* **The task**
Pull out each line in the entries below that contains the word "medal". Case counts, so a line only matches if its capital and lowercase letters agree with that word.

:::::

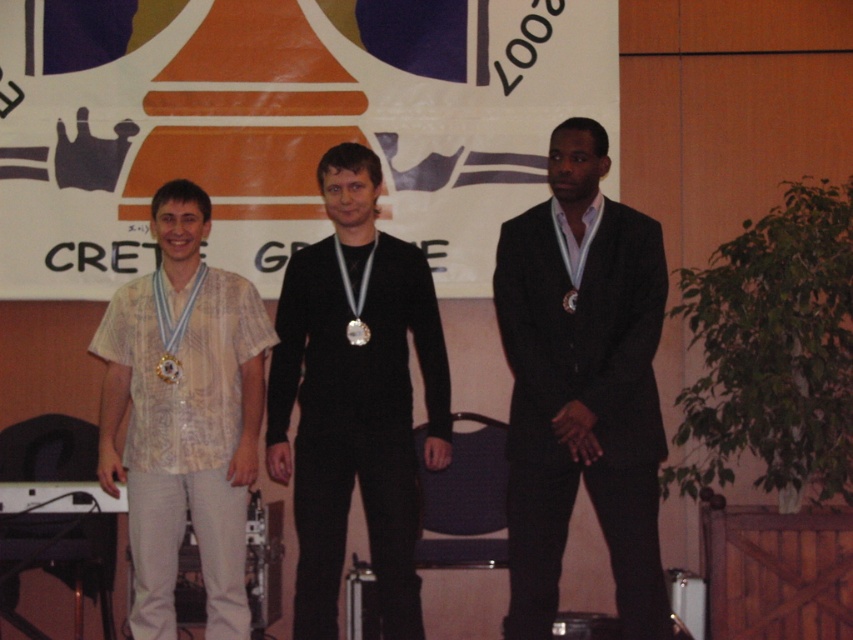
Does dark suit at center come in front of patterned fabric shirt at left?

Yes, dark suit at center is closer to the viewer.

Which is more to the left, dark suit at center or patterned fabric shirt at left?

Positioned to the left is patterned fabric shirt at left.

Does point (598, 388) lie behind point (126, 362)?

No, it is not.

Where is `dark suit at center`? Image resolution: width=853 pixels, height=640 pixels. dark suit at center is located at coordinates (581, 385).

Is dark suit at center to the right of gold shiny medal at center from the viewer's perspective?

Yes, dark suit at center is to the right of gold shiny medal at center.

Is dark suit at center closer to camera compared to gold shiny medal at center?

Yes, it is in front of gold shiny medal at center.

At what (x,y) coordinates should I click in order to perform the action: click on dark suit at center. Please return your answer as a coordinate pair (x, y). The width and height of the screenshot is (853, 640). Looking at the image, I should click on (581, 385).

Who is positioned more to the right, shiny silver medal at center or patterned fabric shirt at left?

shiny silver medal at center is more to the right.

Does shiny silver medal at center appear on the left side of patterned fabric shirt at left?

Incorrect, shiny silver medal at center is not on the left side of patterned fabric shirt at left.

I want to click on shiny silver medal at center, so click(355, 397).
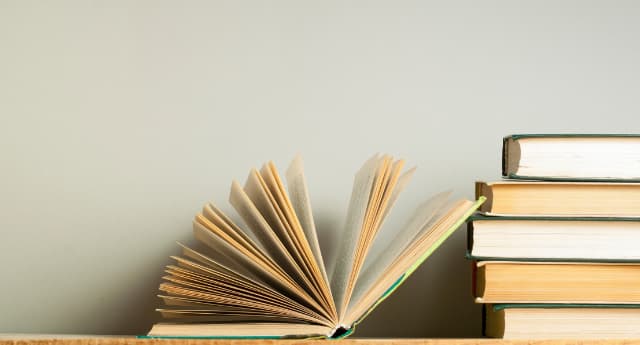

:::::

* **Output for this task**
Is dark suit at center to the right of gold shiny medal at center from the viewer's perspective?
Yes, dark suit at center is to the right of gold shiny medal at center.
Is dark suit at center closer to camera compared to gold shiny medal at center?
Yes, it is in front of gold shiny medal at center.
Who is positioned more to the right, shiny silver medal at center or patterned fabric shirt at left?
shiny silver medal at center is more to the right.
Does shiny silver medal at center appear on the left side of patterned fabric shirt at left?
Incorrect, shiny silver medal at center is not on the left side of patterned fabric shirt at left.
I want to click on shiny silver medal at center, so click(355, 397).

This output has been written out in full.